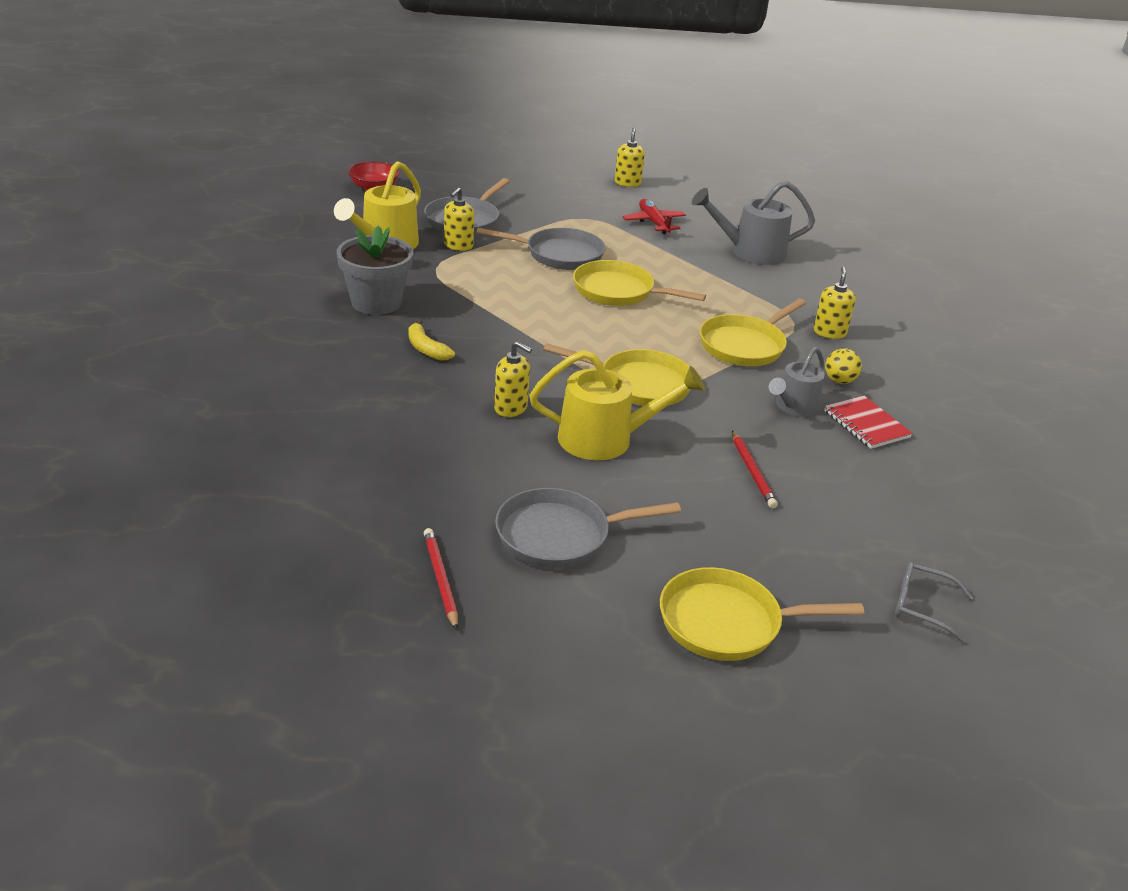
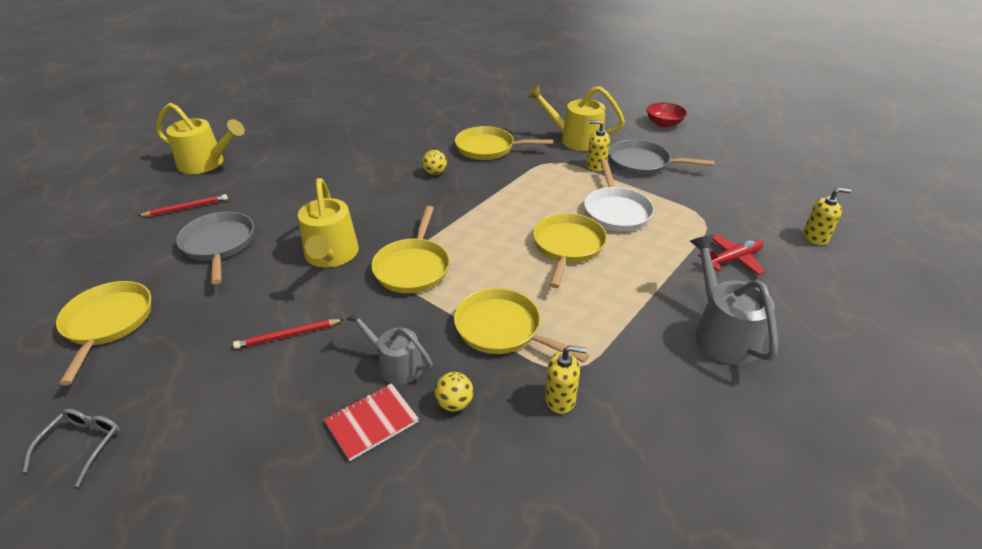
camera: 85 degrees right, 5 degrees up
(282, 570) = (206, 163): none -> yellow watering can
(376, 302) = (489, 148): grey flower pot -> yellow pan
(426, 349) = (435, 173): yellow banana -> yellow ball
(511, 408) = (366, 212): yellow soap dispenser -> none
(559, 255) = (616, 211): grey pan -> white pan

━━━━━━

Write the material above out again exactly as it reads, but don't carry over the pictures.

Task solution:
camera: 85 degrees right, 5 degrees up
(282, 570) = (206, 163): none -> yellow watering can
(376, 302) = (489, 148): grey flower pot -> yellow pan
(426, 349) = (435, 173): yellow banana -> yellow ball
(511, 408) = (366, 212): yellow soap dispenser -> none
(559, 255) = (616, 211): grey pan -> white pan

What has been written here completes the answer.